Output the listing below verbatim, but drop the images.

-- Input follows --

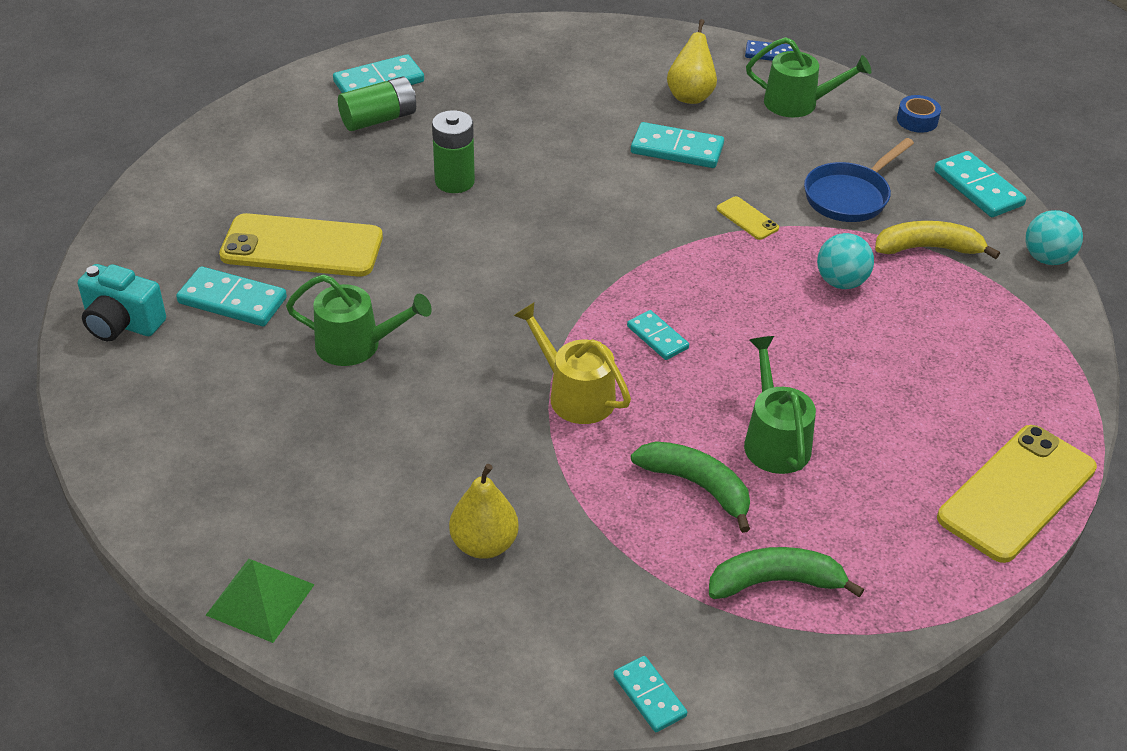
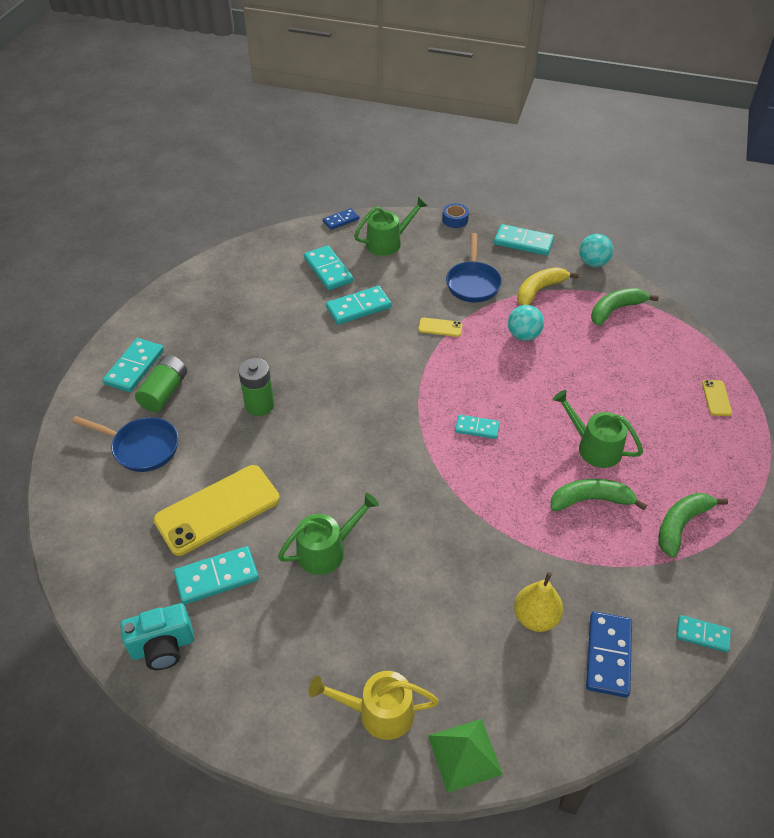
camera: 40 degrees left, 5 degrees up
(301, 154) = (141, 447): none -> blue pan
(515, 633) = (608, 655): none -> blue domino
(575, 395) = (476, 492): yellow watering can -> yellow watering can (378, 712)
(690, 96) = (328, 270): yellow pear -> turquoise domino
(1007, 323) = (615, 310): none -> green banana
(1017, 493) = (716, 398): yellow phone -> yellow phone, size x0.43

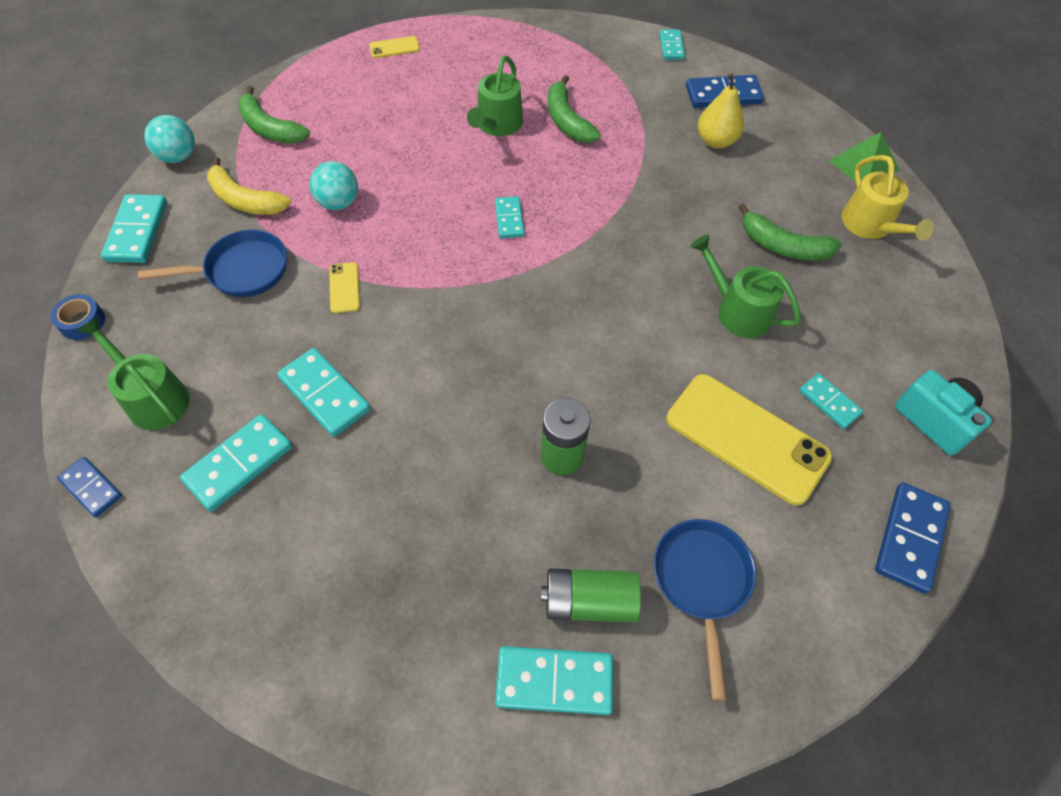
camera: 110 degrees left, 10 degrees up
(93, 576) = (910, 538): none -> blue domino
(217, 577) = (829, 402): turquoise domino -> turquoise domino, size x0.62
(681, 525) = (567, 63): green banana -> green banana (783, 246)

-- Input concluded --

▶ Solution
camera: 40 degrees left, 5 degrees up
(301, 154) = (141, 447): none -> blue pan
(515, 633) = (608, 655): none -> blue domino
(575, 395) = (476, 492): yellow watering can -> yellow watering can (378, 712)
(690, 96) = (328, 270): yellow pear -> turquoise domino
(1007, 323) = (615, 310): none -> green banana
(1017, 493) = (716, 398): yellow phone -> yellow phone, size x0.43

camera: 110 degrees left, 10 degrees up
(93, 576) = (910, 538): none -> blue domino
(217, 577) = (829, 402): turquoise domino -> turquoise domino, size x0.62
(681, 525) = (567, 63): green banana -> green banana (783, 246)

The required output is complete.